* Problem details *
When you return the material, keep every line exactly as it is and omit the pictures.

* Available records *

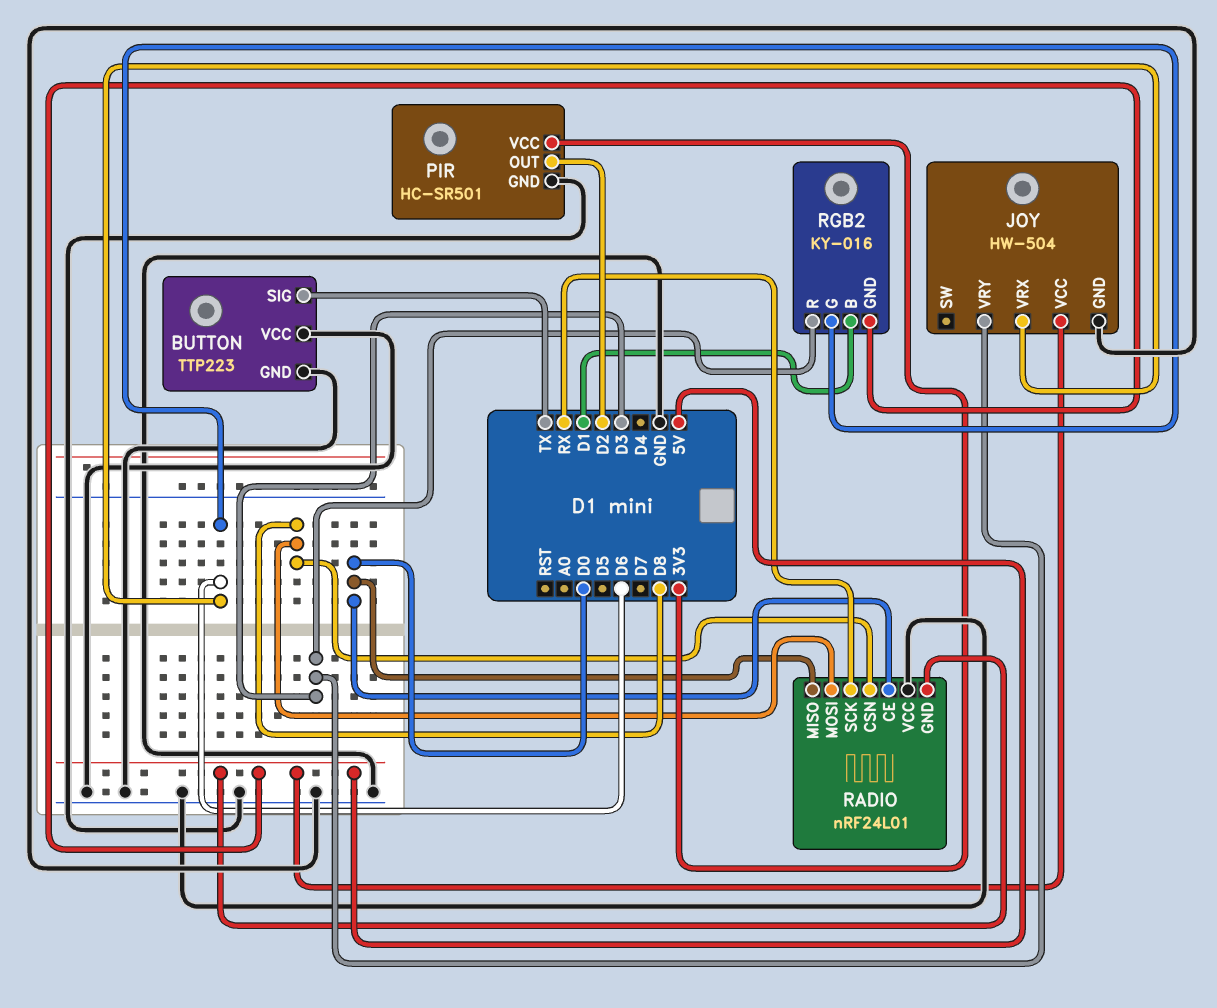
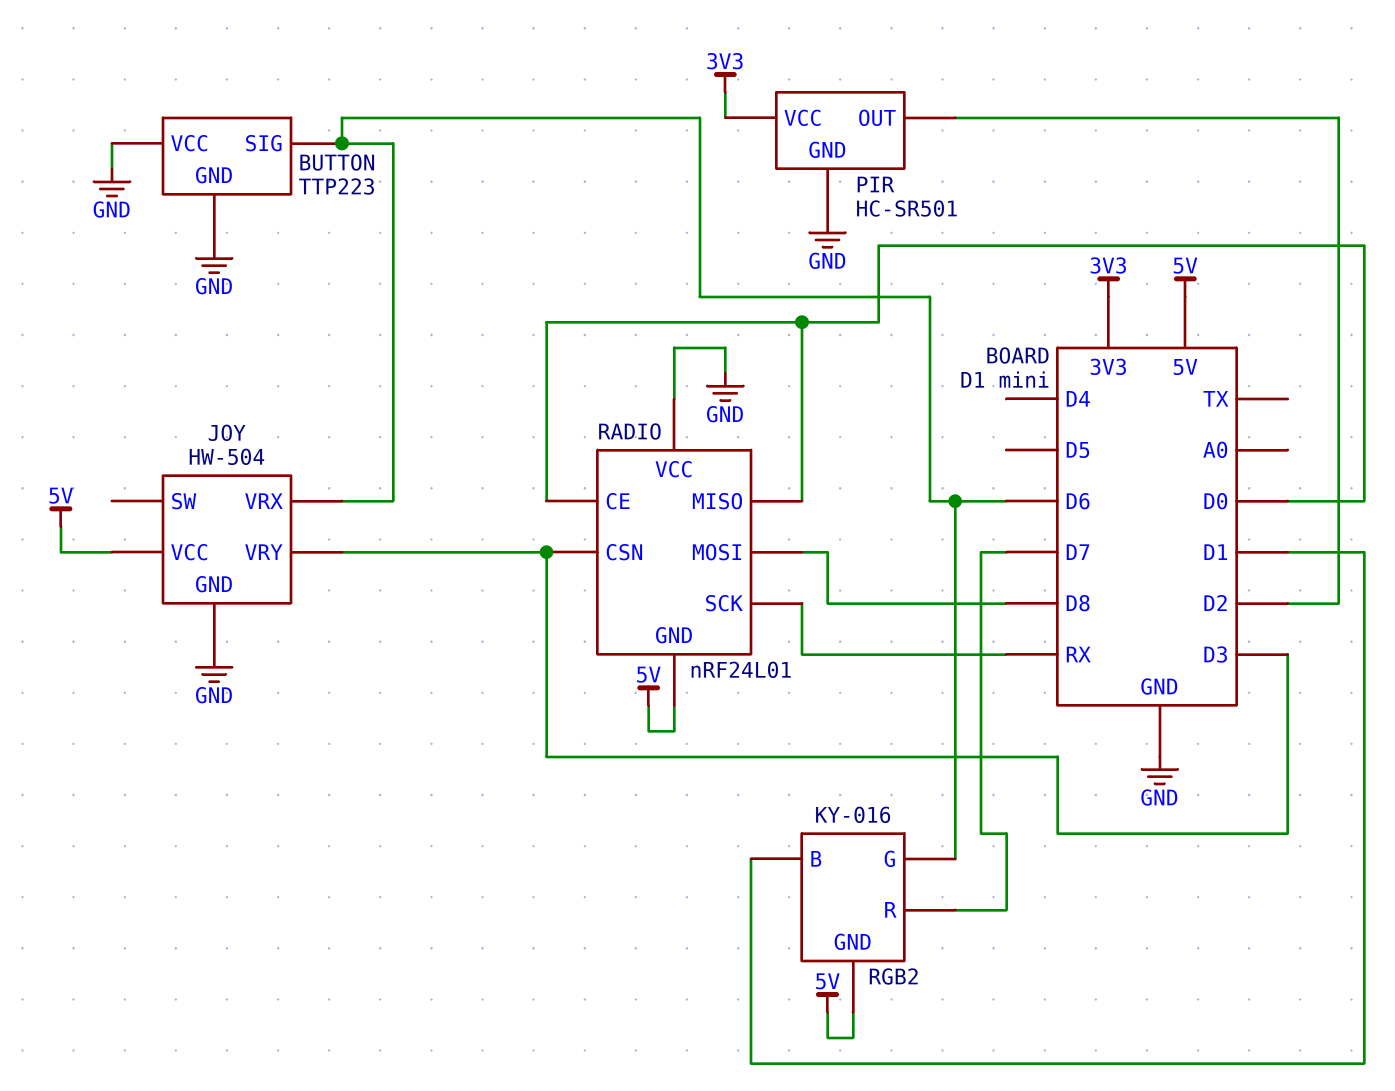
BUTTON pin SIG: TX -> D6
RADIO pin CSN: D8 -> D3
RGB2 pin R: D3 -> D7

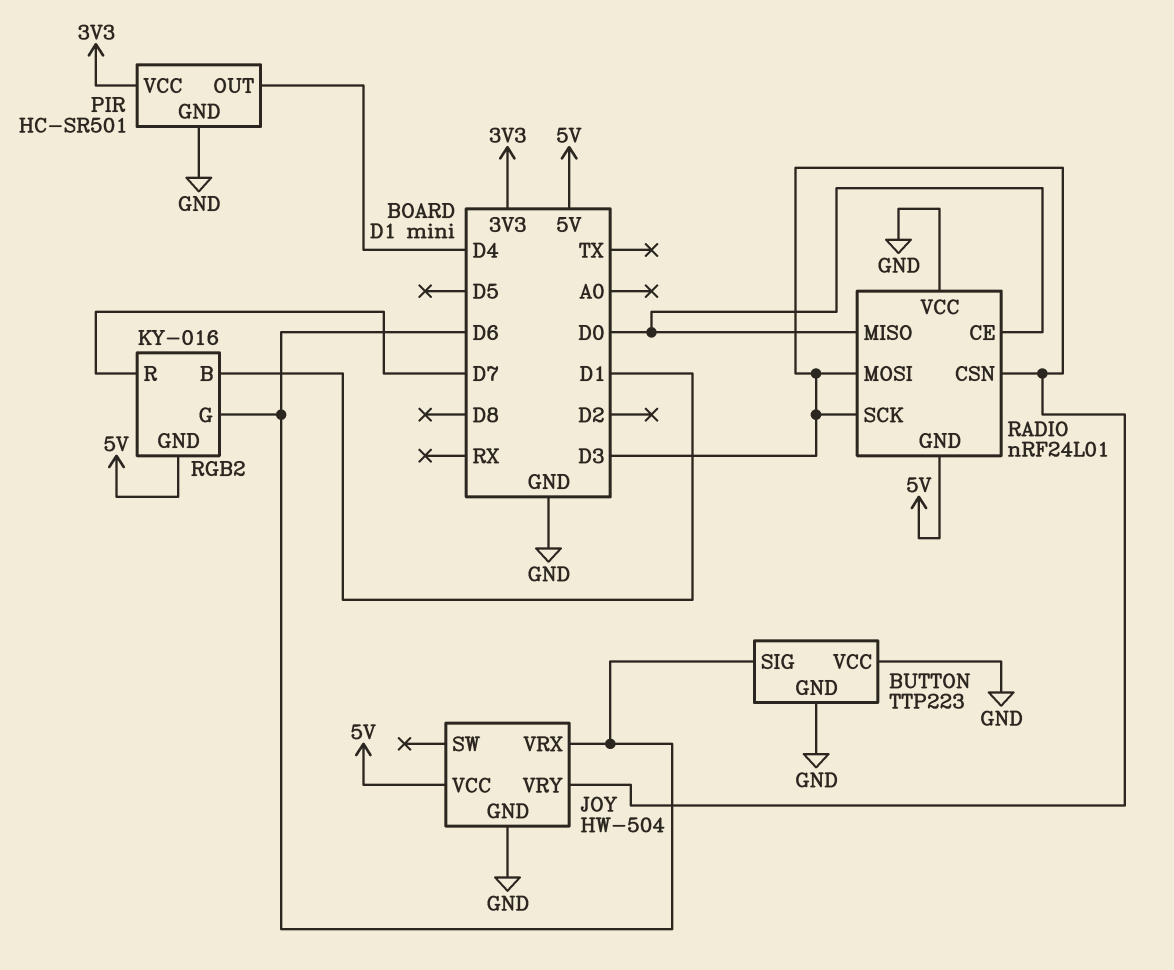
PIR pin OUT: D2 -> D4
RADIO pin MOSI: D8 -> D3
RADIO pin SCK: RX -> D3

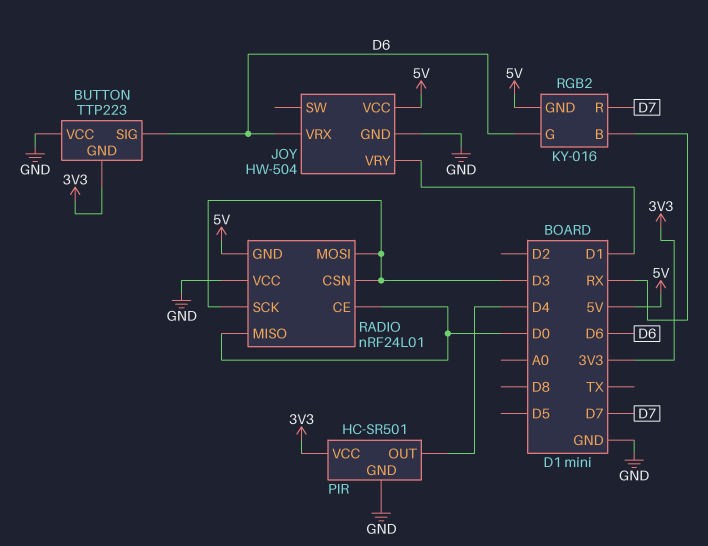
BUTTON pin GND: GND -> 3V3
JOY pin VRY: D3 -> D1
RGB2 pin B: D1 -> RX

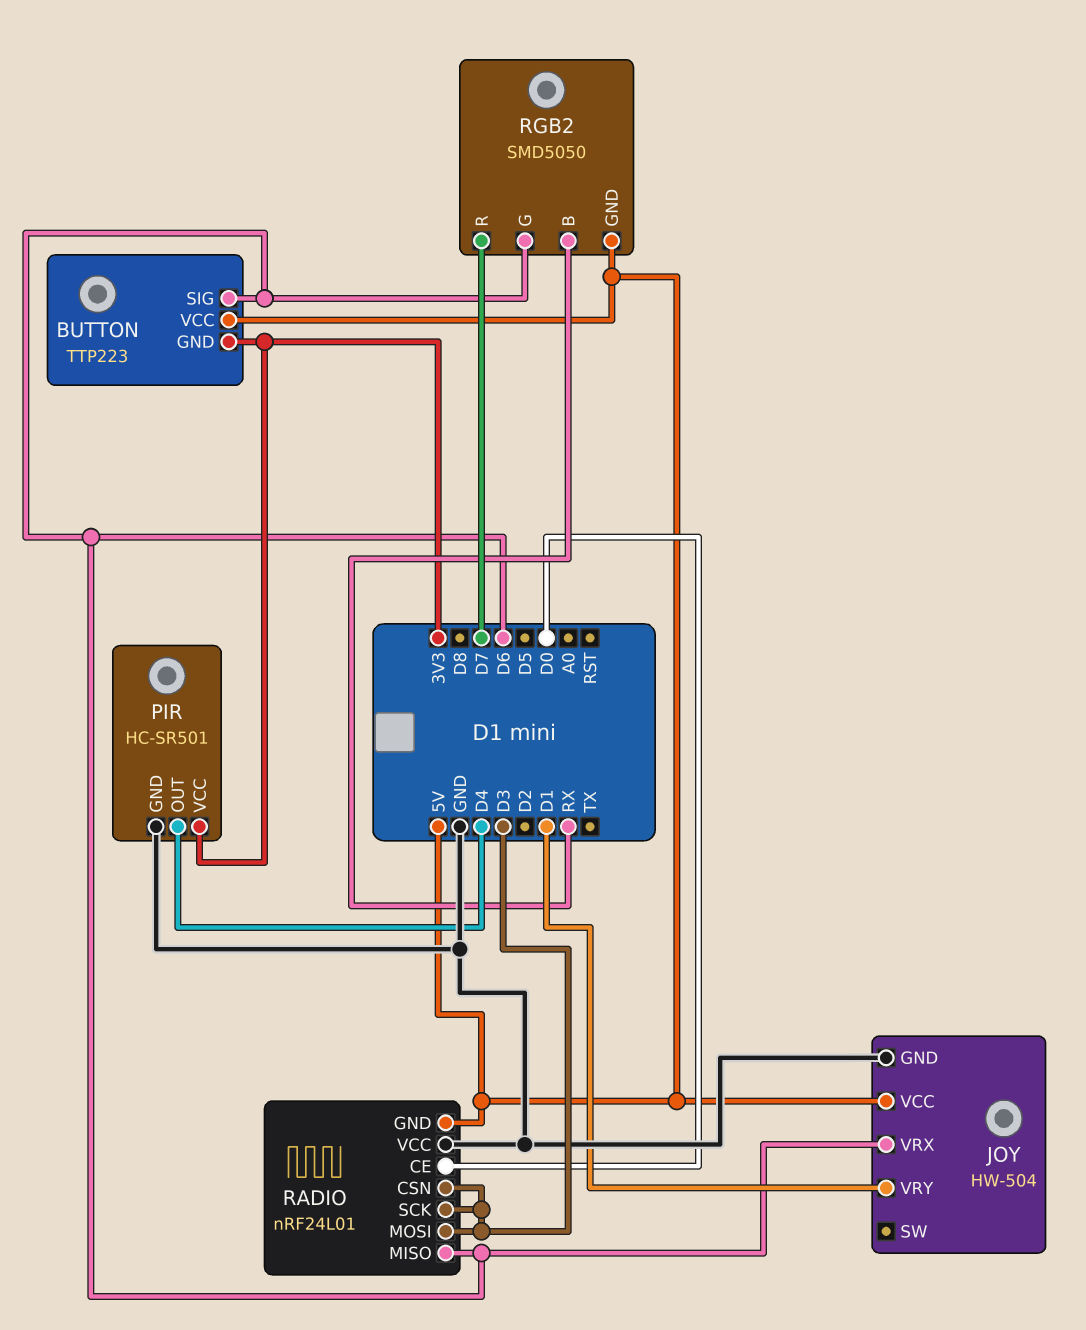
BUTTON pin VCC: GND -> 5V
RADIO pin MISO: D0 -> D6
RGB2: KY-016 -> SMD5050

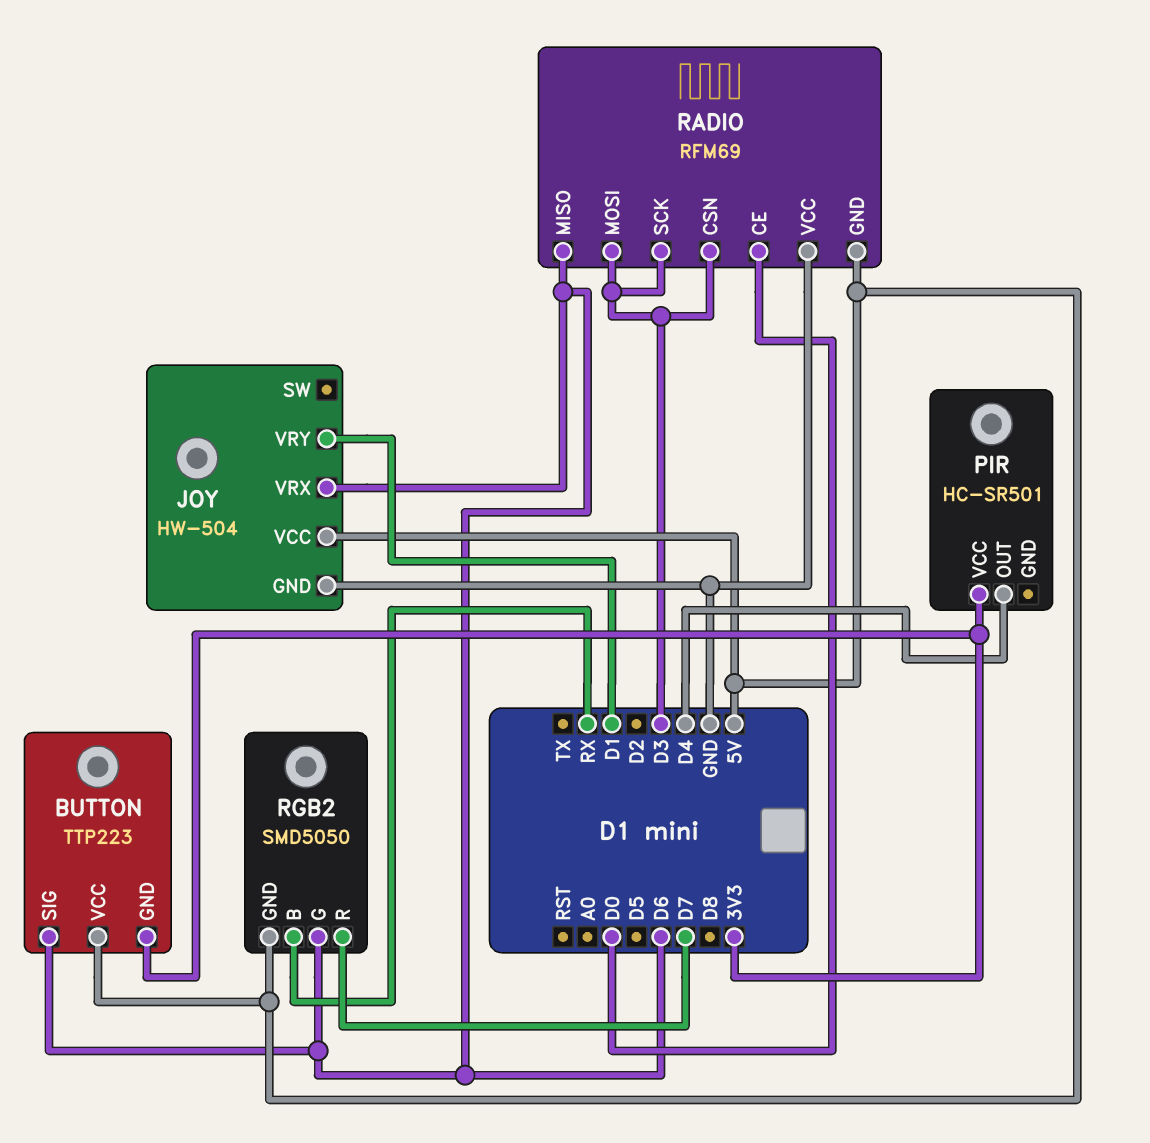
PIR pin GND: GND -> none
RADIO: nRF24L01 -> RFM69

* Worked solution *
BUTTON pin SIG: TX -> D6
RADIO pin CSN: D8 -> D3
RGB2 pin R: D3 -> D7

PIR pin OUT: D2 -> D4
RADIO pin MOSI: D8 -> D3
RADIO pin SCK: RX -> D3

BUTTON pin GND: GND -> 3V3
JOY pin VRY: D3 -> D1
RGB2 pin B: D1 -> RX

BUTTON pin VCC: GND -> 5V
RADIO pin MISO: D0 -> D6
RGB2: KY-016 -> SMD5050

PIR pin GND: GND -> none
RADIO: nRF24L01 -> RFM69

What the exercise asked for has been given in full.